**EXERCISE AIM:** Each line from the first line of the entries through the line holding "brown eraser [521,255,564,274] -> none" is to be restated word for word; nothing else, and no picture, belongs in the answer.

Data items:
# # #

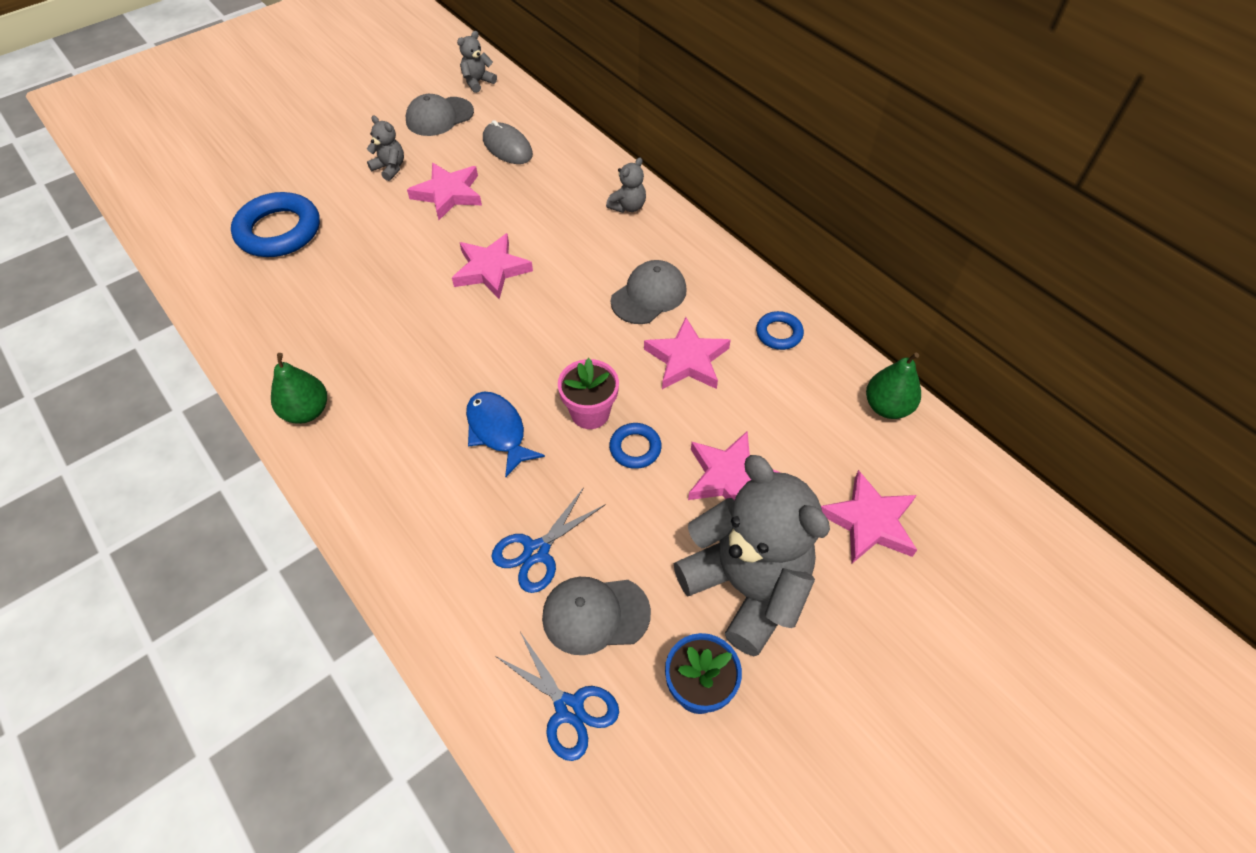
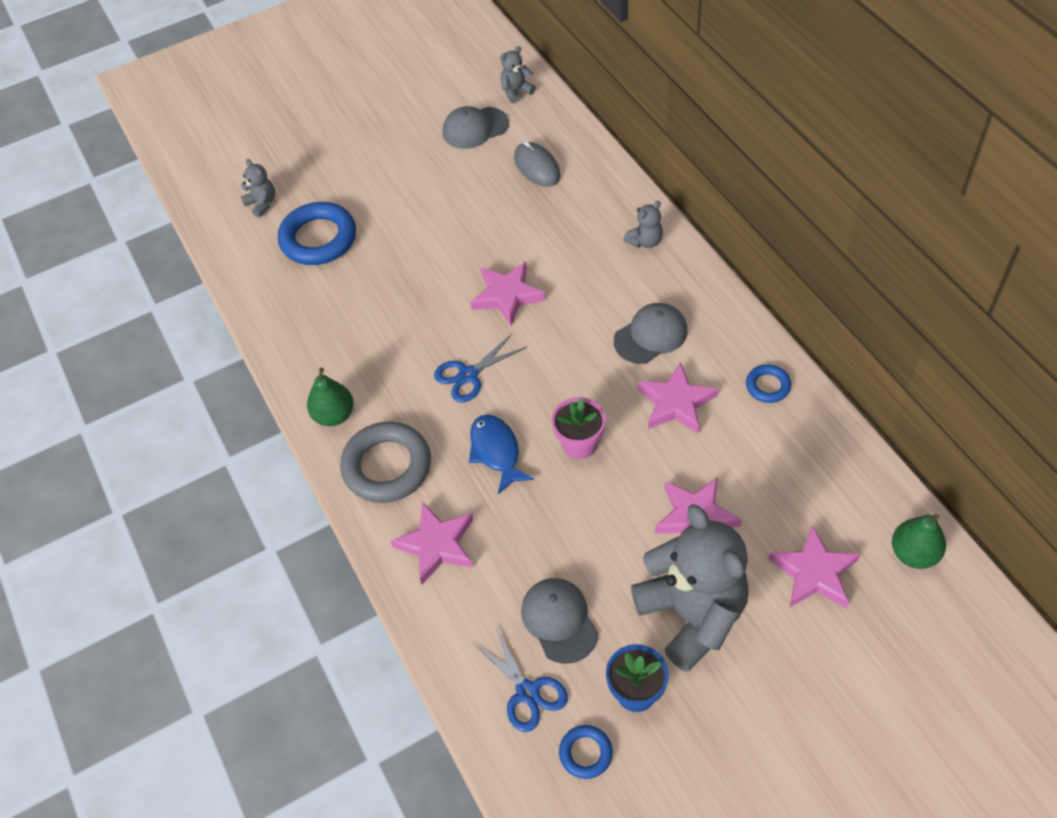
camera: 15 degrees right, 0 degrees up
grey teddy bear [367,116,404,181] -> grey teddy bear moved to [241,159,275,218]
pink star [407,163,482,220] -> pink star moved to [390,503,473,584]
blue scissors [491,487,606,593] -> blue scissors moved to [434,334,527,403]
grey cap [542,577,651,655] -> grey cap turned 60 degrees clockwise [521,578,598,664]
blue ring [609,423,662,469] -> blue ring moved to [559,725,613,779]
green pear [866,353,921,419] -> green pear moved to [892,514,946,569]
none -> grey ring [340,422,431,503]

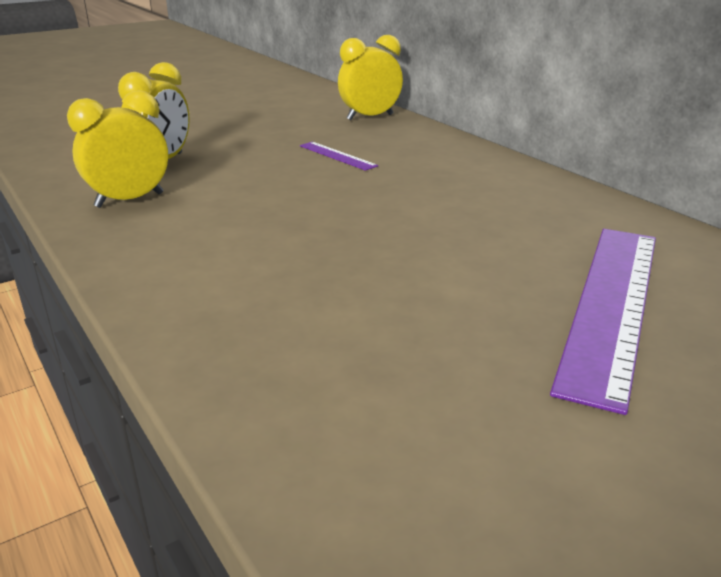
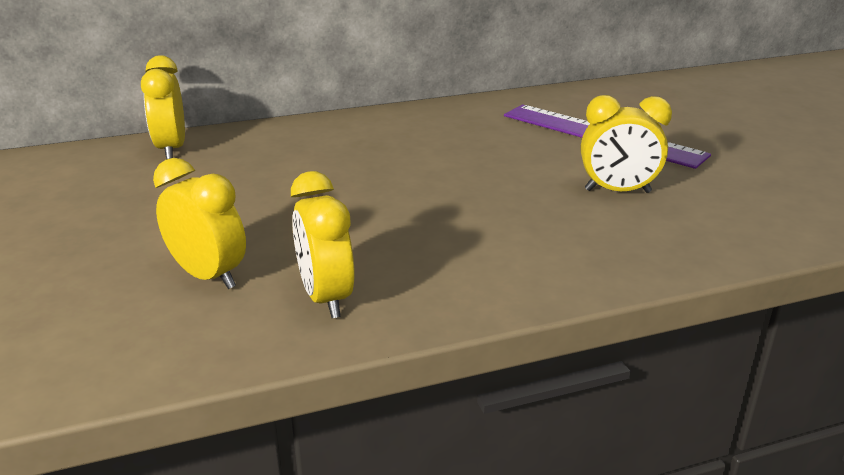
camera: 75 degrees left, 0 degrees up
purple ruler [300,142,378,171] -> none
none -> yellow clock [581,95,672,193]

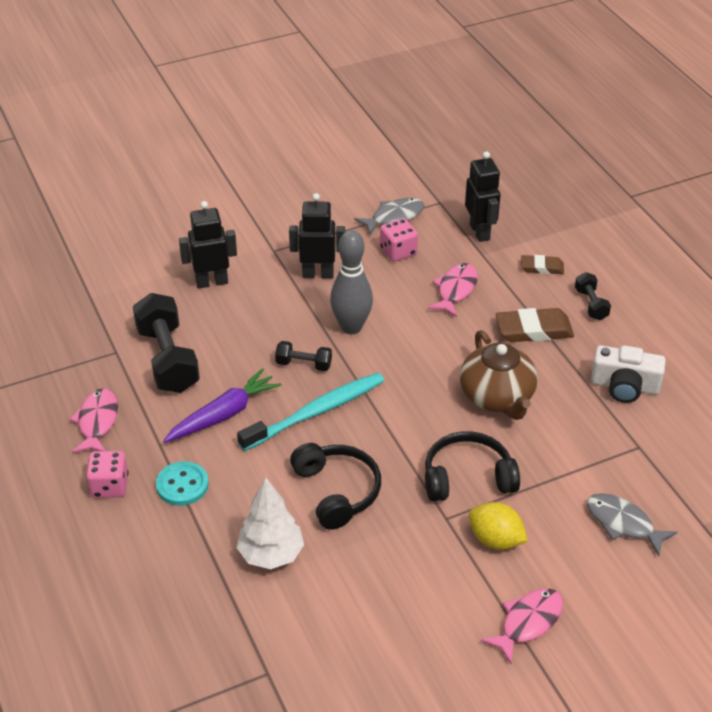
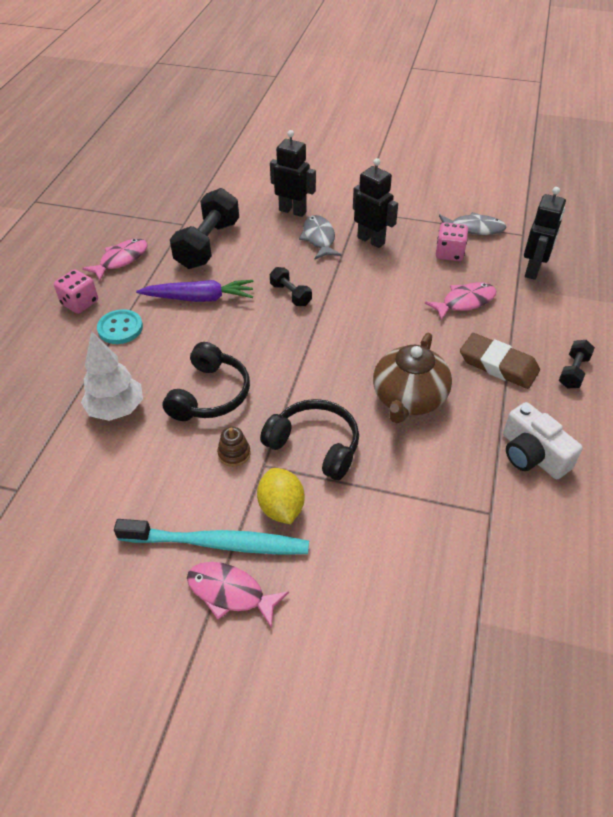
camera: 40 degrees right, 5 degrees up
turquoise toothbrush [237,373,384,451] -> turquoise toothbrush moved to [114,519,309,554]
grey bowling pin [330,230,373,334] -> none
pink fish [481,588,563,664] -> pink fish turned 150 degrees counterclockwise [187,562,289,629]
brown eraser [521,255,564,274] -> none
grey fish [587,493,677,556] -> grey fish moved to [299,215,342,259]
none -> brown stacking toy [217,427,250,467]

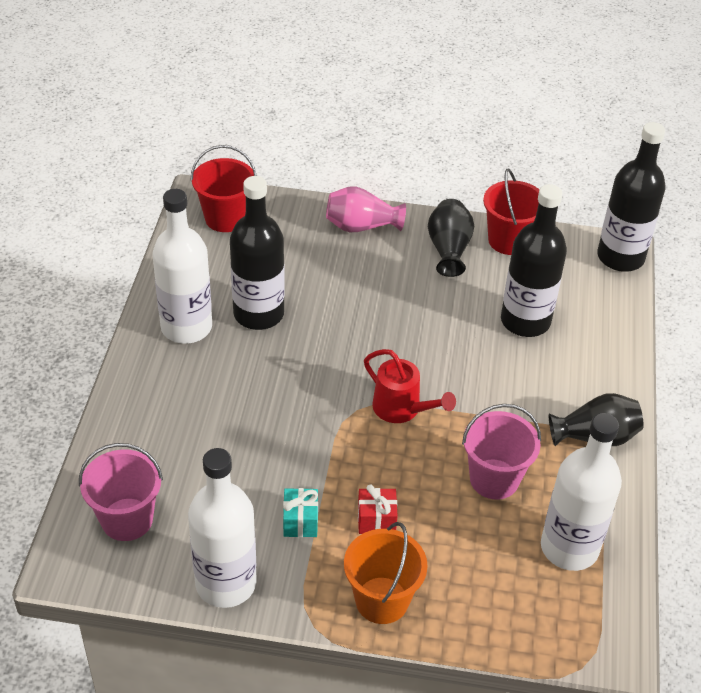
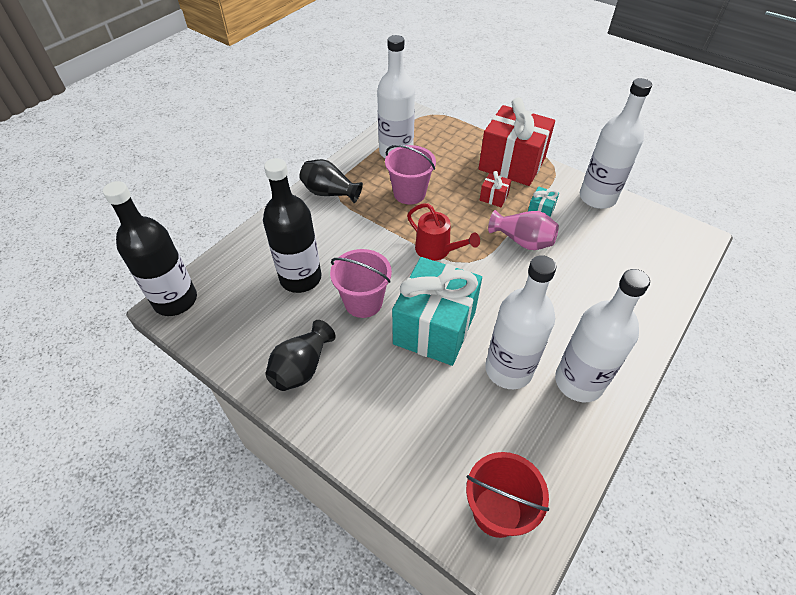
camera: 150 degrees left, 5 degrees up
pink bucket [79,443,163,541] -> pink bucket moved to [330,249,392,318]
black bottle [230,176,285,330] -> white bottle [485,255,556,389]
pink vase [326,187,406,232] -> pink vase moved to [488,210,559,250]
orange bucket [344,522,428,624] -> red gift [479,97,555,186]
red watering can [364,349,456,423] -> red watering can turned 150 degrees clockwise [407,203,480,261]
red bucket [483,169,540,255] -> none
none -> turquoise gift [392,257,482,366]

# # #

**ANSWER SPACE:**
camera: 15 degrees right, 0 degrees up
grey teddy bear [367,116,404,181] -> grey teddy bear moved to [241,159,275,218]
pink star [407,163,482,220] -> pink star moved to [390,503,473,584]
blue scissors [491,487,606,593] -> blue scissors moved to [434,334,527,403]
grey cap [542,577,651,655] -> grey cap turned 60 degrees clockwise [521,578,598,664]
blue ring [609,423,662,469] -> blue ring moved to [559,725,613,779]
green pear [866,353,921,419] -> green pear moved to [892,514,946,569]
none -> grey ring [340,422,431,503]

camera: 75 degrees left, 0 degrees up
purple ruler [300,142,378,171] -> none
none -> yellow clock [581,95,672,193]

camera: 40 degrees right, 5 degrees up
turquoise toothbrush [237,373,384,451] -> turquoise toothbrush moved to [114,519,309,554]
grey bowling pin [330,230,373,334] -> none
pink fish [481,588,563,664] -> pink fish turned 150 degrees counterclockwise [187,562,289,629]
brown eraser [521,255,564,274] -> none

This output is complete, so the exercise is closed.